*** Opening of Data for this task ***

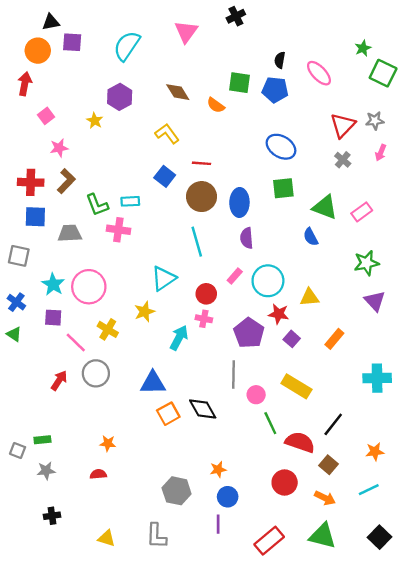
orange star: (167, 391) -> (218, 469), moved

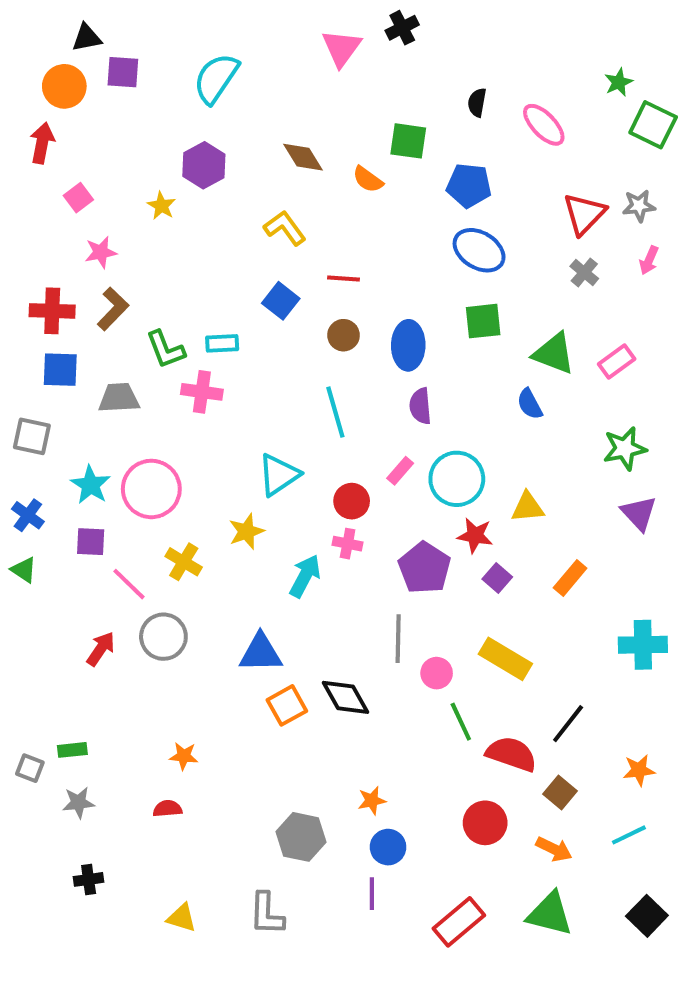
pink triangle: (186, 32) -> (341, 48), moved
blue pentagon: (275, 90) -> (469, 185), moved
brown circle: (202, 197) -> (344, 335), size x0.6

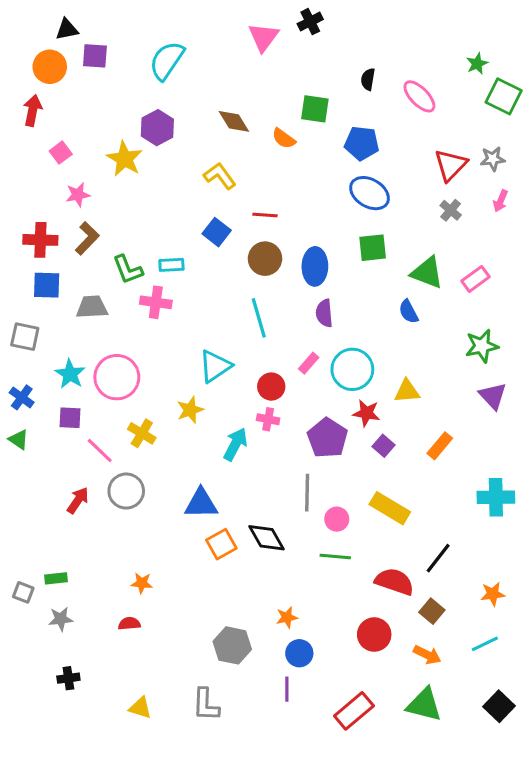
yellow star: (161, 206) -> (125, 159), size x1.6
brown circle: (344, 335) -> (265, 259), size x1.4
green line: (461, 722) -> (335, 557), moved, turned -60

*** Close of Data for this task ***

Aim of the exercise:
Beginning at the line that holds "yellow star: (161, 206)", write out word for word each line through the end of the records.

Result for this exercise:
yellow star: (161, 206) -> (125, 159), size x1.6
brown circle: (344, 335) -> (265, 259), size x1.4
green line: (461, 722) -> (335, 557), moved, turned -60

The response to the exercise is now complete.